REQUIRED ACTION
From the listing below, return each line that includes "none".

GIVEN DATA

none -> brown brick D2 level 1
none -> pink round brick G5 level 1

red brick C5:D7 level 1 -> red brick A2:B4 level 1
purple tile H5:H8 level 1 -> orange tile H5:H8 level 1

ANSWER SPACE
none -> brown brick D2 level 1
none -> pink round brick G5 level 1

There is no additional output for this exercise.